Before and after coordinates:
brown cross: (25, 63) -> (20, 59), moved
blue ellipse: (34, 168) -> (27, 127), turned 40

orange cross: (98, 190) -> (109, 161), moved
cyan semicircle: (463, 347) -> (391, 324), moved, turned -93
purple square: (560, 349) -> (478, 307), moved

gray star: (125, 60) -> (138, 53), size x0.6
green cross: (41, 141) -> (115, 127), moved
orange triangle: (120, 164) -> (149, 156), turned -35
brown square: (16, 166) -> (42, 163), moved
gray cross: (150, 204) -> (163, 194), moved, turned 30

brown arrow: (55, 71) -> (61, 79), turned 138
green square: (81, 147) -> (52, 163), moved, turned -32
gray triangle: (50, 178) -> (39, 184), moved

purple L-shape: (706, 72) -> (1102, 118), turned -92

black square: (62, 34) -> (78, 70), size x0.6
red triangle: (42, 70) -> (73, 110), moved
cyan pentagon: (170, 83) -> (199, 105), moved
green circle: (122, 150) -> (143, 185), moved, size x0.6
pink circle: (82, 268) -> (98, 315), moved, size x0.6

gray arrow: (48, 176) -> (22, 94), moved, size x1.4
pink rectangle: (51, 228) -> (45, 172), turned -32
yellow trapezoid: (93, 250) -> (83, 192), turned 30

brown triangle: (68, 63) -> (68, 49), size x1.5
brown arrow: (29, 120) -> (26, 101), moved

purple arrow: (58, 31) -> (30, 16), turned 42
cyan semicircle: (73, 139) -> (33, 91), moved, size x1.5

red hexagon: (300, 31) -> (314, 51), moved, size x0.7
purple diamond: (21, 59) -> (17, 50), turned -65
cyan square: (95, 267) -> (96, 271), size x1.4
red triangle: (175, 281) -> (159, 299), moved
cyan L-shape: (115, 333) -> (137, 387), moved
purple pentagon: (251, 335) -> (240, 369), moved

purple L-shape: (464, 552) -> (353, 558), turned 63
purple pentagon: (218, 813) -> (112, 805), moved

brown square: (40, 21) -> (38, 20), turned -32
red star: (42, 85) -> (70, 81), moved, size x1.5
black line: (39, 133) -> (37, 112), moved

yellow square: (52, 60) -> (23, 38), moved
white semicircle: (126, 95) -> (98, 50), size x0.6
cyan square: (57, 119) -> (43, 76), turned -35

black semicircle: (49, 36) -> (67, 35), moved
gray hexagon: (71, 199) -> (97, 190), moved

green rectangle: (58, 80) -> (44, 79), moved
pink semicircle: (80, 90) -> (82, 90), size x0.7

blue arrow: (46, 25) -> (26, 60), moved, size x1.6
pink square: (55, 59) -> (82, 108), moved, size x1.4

■ What you are asked to do: Your reply should be nothing but the lines from the one containing "cyan square: (57, 119)" through the last line above, copied exactly; please include both ends.

■ Solution to the problem:
cyan square: (57, 119) -> (43, 76), turned -35

black semicircle: (49, 36) -> (67, 35), moved
gray hexagon: (71, 199) -> (97, 190), moved

green rectangle: (58, 80) -> (44, 79), moved
pink semicircle: (80, 90) -> (82, 90), size x0.7

blue arrow: (46, 25) -> (26, 60), moved, size x1.6
pink square: (55, 59) -> (82, 108), moved, size x1.4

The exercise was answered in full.